### Description of the task
Please copy all of the entries exactly, but drop every picture.
Data for review: Begin
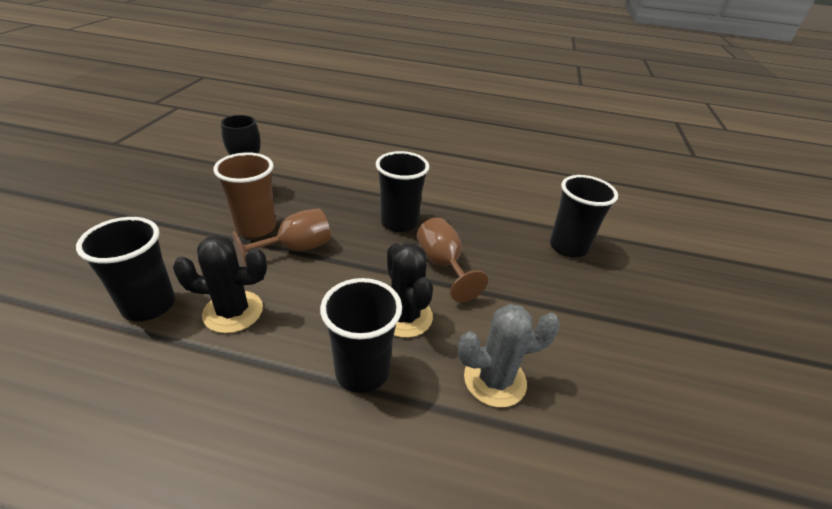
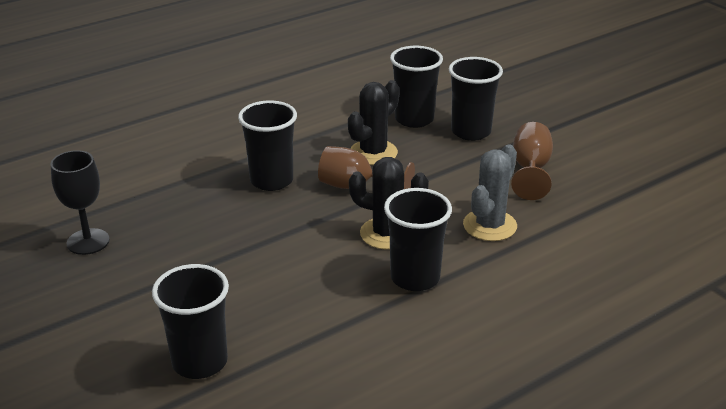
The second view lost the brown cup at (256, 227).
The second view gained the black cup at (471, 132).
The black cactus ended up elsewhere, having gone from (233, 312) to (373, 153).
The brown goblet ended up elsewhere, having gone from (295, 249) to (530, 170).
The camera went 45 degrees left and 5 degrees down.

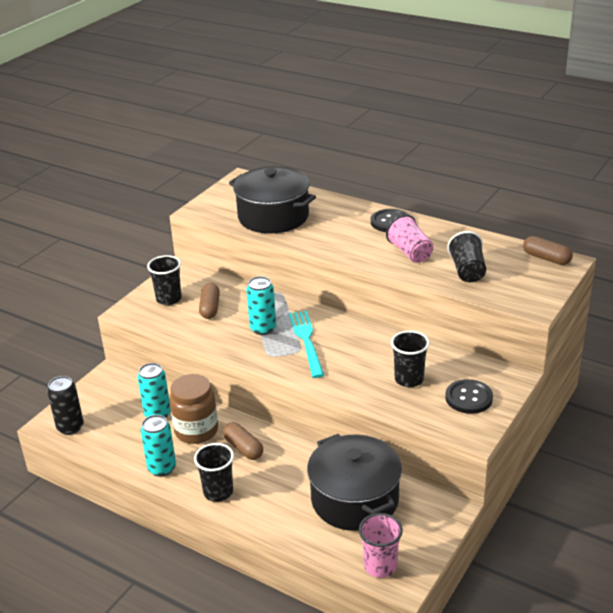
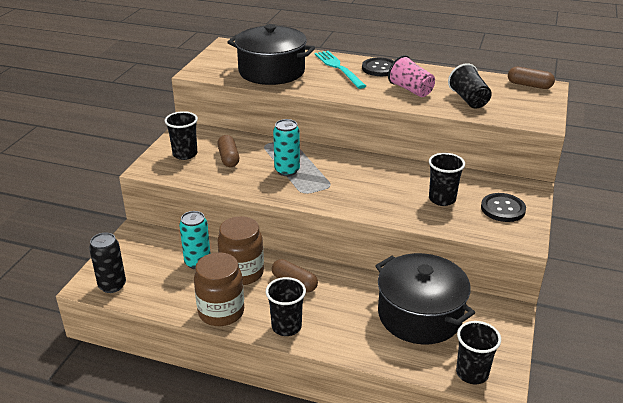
The turquoise fork ended up elsewhere, having gone from (306, 341) to (338, 68).
Where the turquoise can stood at (162, 468), the brown jar came to stand at (221, 312).
What was the pink cup at (380, 566) turned into the black cup at (472, 373).
The camera went 15 degrees left and 0 degrees up.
Data for review: End
### Output below
The second view lost the brown cup at (256, 227).
The second view gained the black cup at (471, 132).
The black cactus ended up elsewhere, having gone from (233, 312) to (373, 153).
The brown goblet ended up elsewhere, having gone from (295, 249) to (530, 170).
The camera went 45 degrees left and 5 degrees down.

The turquoise fork ended up elsewhere, having gone from (306, 341) to (338, 68).
Where the turquoise can stood at (162, 468), the brown jar came to stand at (221, 312).
What was the pink cup at (380, 566) turned into the black cup at (472, 373).
The camera went 15 degrees left and 0 degrees up.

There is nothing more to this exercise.